Please reproduce all of the data exactly as it appears, but skip the pictures.

Recorded data:
────────

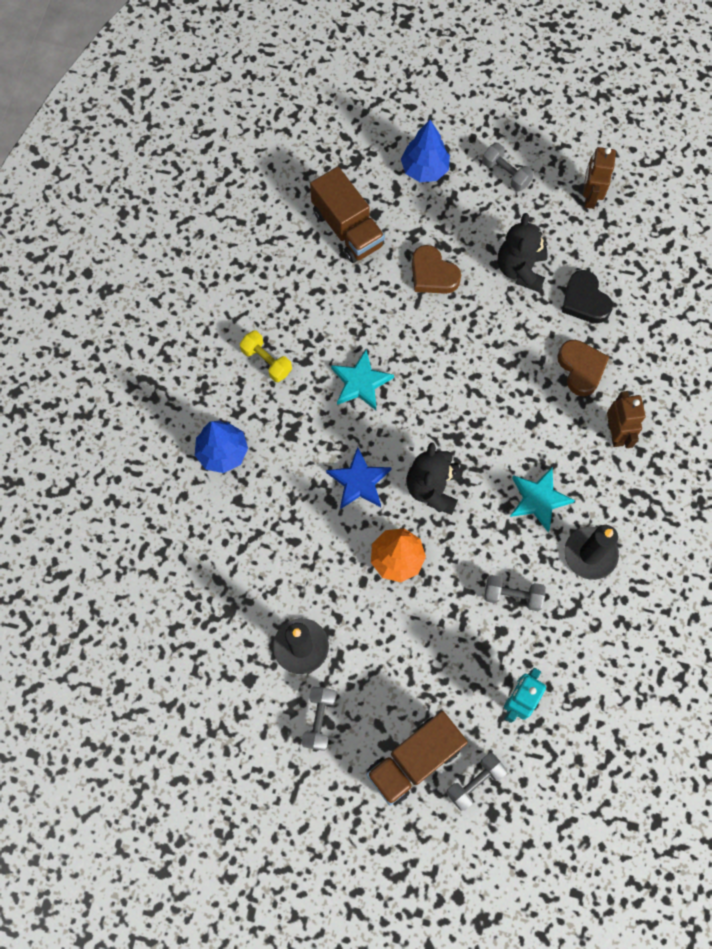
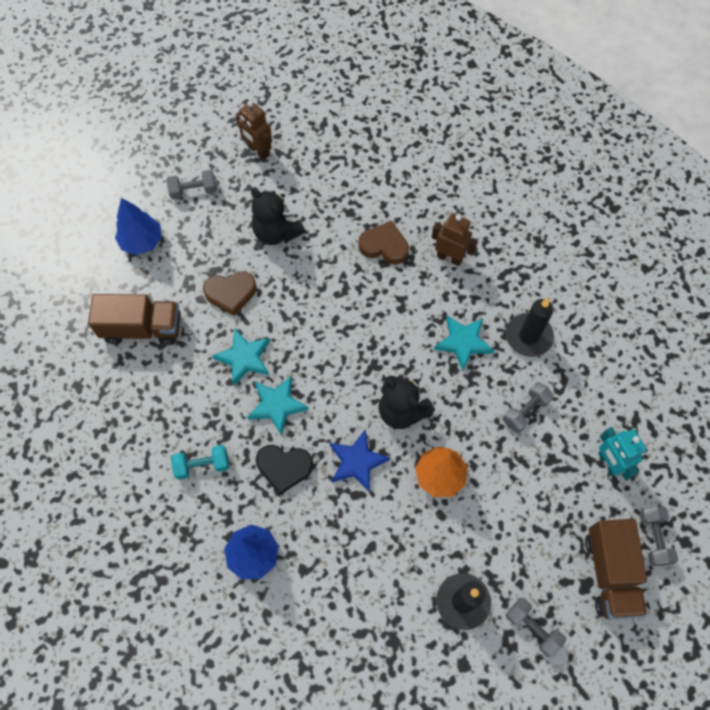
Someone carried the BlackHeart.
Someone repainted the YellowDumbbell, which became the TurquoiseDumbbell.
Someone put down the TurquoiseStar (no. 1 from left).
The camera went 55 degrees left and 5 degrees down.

────────

Solution to this task:
Someone carried the BlackHeart.
Someone repainted the YellowDumbbell, which became the TurquoiseDumbbell.
Someone put down the TurquoiseStar (no. 1 from left).
The camera went 55 degrees left and 5 degrees down.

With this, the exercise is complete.